◆ Exercise requirements ◆
Drop every picture, then repeat the records exactly.

◆ Task inputs ◆
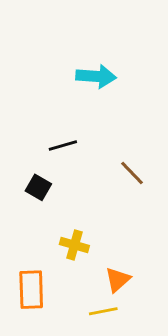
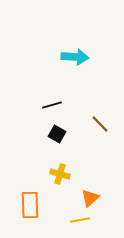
black square: (38, 187) -> (57, 134), moved

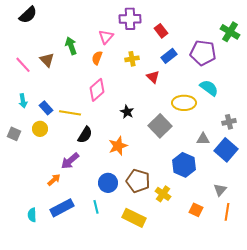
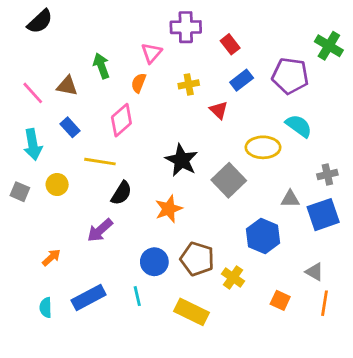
brown triangle: (47, 60) -> (67, 86), turned -35
pink diamond: (97, 90) -> (121, 120), moved
cyan arrow: (23, 101) -> (33, 144), size x1.5
blue rectangle: (46, 108) -> (70, 127), moved
black star: (127, 112) -> (182, 160), size x1.6
blue square: (226, 150) -> (323, 215), turned 30
orange arrow: (54, 180) -> (51, 257), moved
gray triangle: (220, 190) -> (315, 272), turned -40

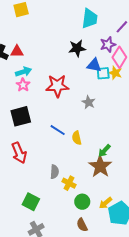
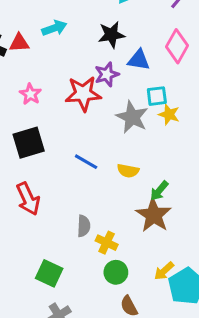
purple star: (108, 45) -> (107, 74), moved
cyan arrow: (23, 72) -> (54, 28), moved
cyan square: (103, 73) -> (157, 96), moved
yellow star: (115, 73) -> (169, 114), moved
gray star: (89, 102) -> (132, 117), size x1.5
yellow semicircle: (77, 138) -> (128, 171), moved, turned -64
green circle: (82, 202) -> (116, 272), moved

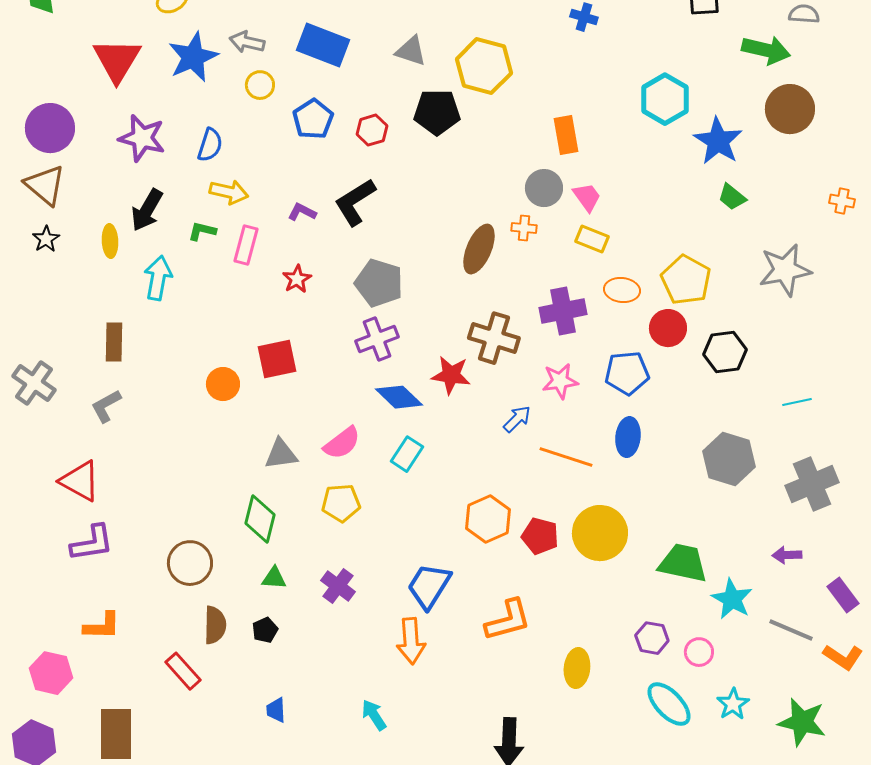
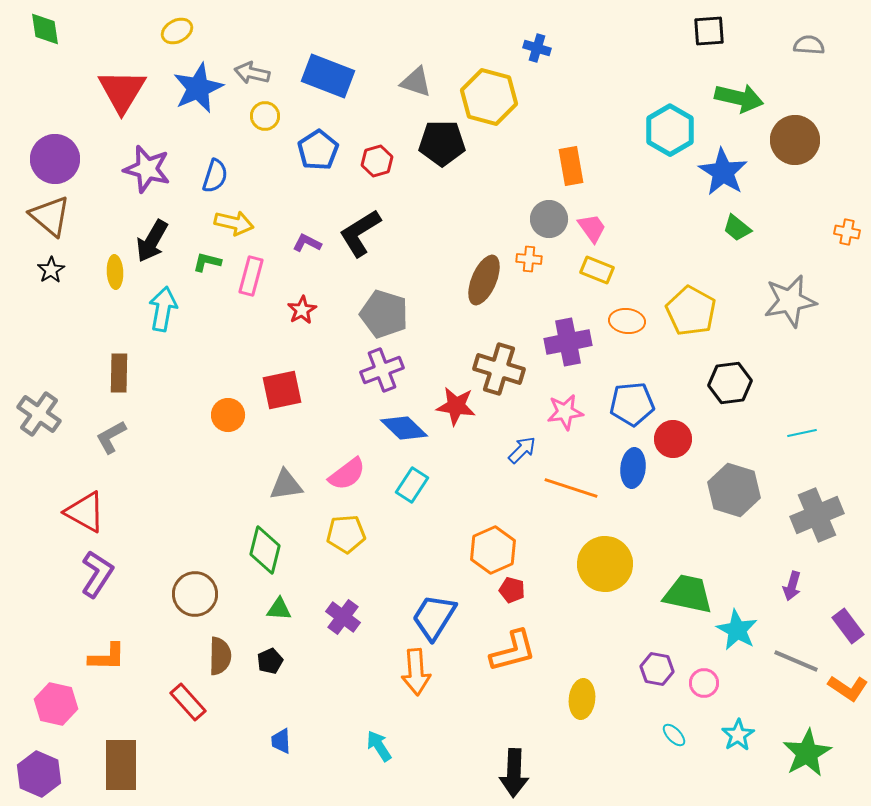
blue cross: (584, 17) -> (537, 48), moved
green arrow: (766, 50) -> (739, 98), moved
red circle: (668, 328) -> (673, 439), moved
red pentagon: (540, 536) -> (512, 590), moved, size x0.7
purple L-shape: (92, 543) -> (97, 574), turned -48
purple arrow: (787, 555) -> (792, 586), turned -72
cyan ellipse: (669, 704) -> (674, 735), size x0.5
green star: (802, 722) -> (807, 753), turned 30

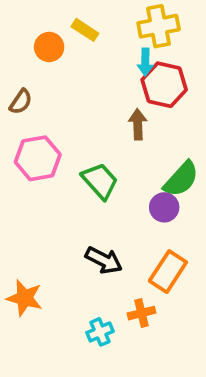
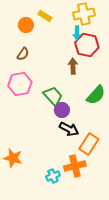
brown semicircle: (21, 102) -> (23, 54), moved
purple circle: (164, 207) -> (62, 110), moved
black arrow: (104, 260) -> (69, 129), moved
orange cross: (142, 313) -> (75, 166), size x1.5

◆ Response ◆
black square: (38, 187) -> (57, 134), moved

brown triangle: (47, 60) -> (67, 86), turned -35
pink diamond: (97, 90) -> (121, 120), moved
cyan arrow: (23, 101) -> (33, 144), size x1.5
blue rectangle: (46, 108) -> (70, 127), moved
black star: (127, 112) -> (182, 160), size x1.6
blue square: (226, 150) -> (323, 215), turned 30
orange arrow: (54, 180) -> (51, 257), moved
gray triangle: (220, 190) -> (315, 272), turned -40

purple star: (108, 45) -> (107, 74), moved
cyan arrow: (23, 72) -> (54, 28), moved
cyan square: (103, 73) -> (157, 96), moved
yellow star: (115, 73) -> (169, 114), moved
gray star: (89, 102) -> (132, 117), size x1.5
yellow semicircle: (77, 138) -> (128, 171), moved, turned -64
green circle: (82, 202) -> (116, 272), moved

blue cross: (584, 17) -> (537, 48), moved
green arrow: (766, 50) -> (739, 98), moved
red circle: (668, 328) -> (673, 439), moved
red pentagon: (540, 536) -> (512, 590), moved, size x0.7
purple L-shape: (92, 543) -> (97, 574), turned -48
purple arrow: (787, 555) -> (792, 586), turned -72
cyan ellipse: (669, 704) -> (674, 735), size x0.5
green star: (802, 722) -> (807, 753), turned 30

brown semicircle: (21, 102) -> (23, 54), moved
purple circle: (164, 207) -> (62, 110), moved
black arrow: (104, 260) -> (69, 129), moved
orange cross: (142, 313) -> (75, 166), size x1.5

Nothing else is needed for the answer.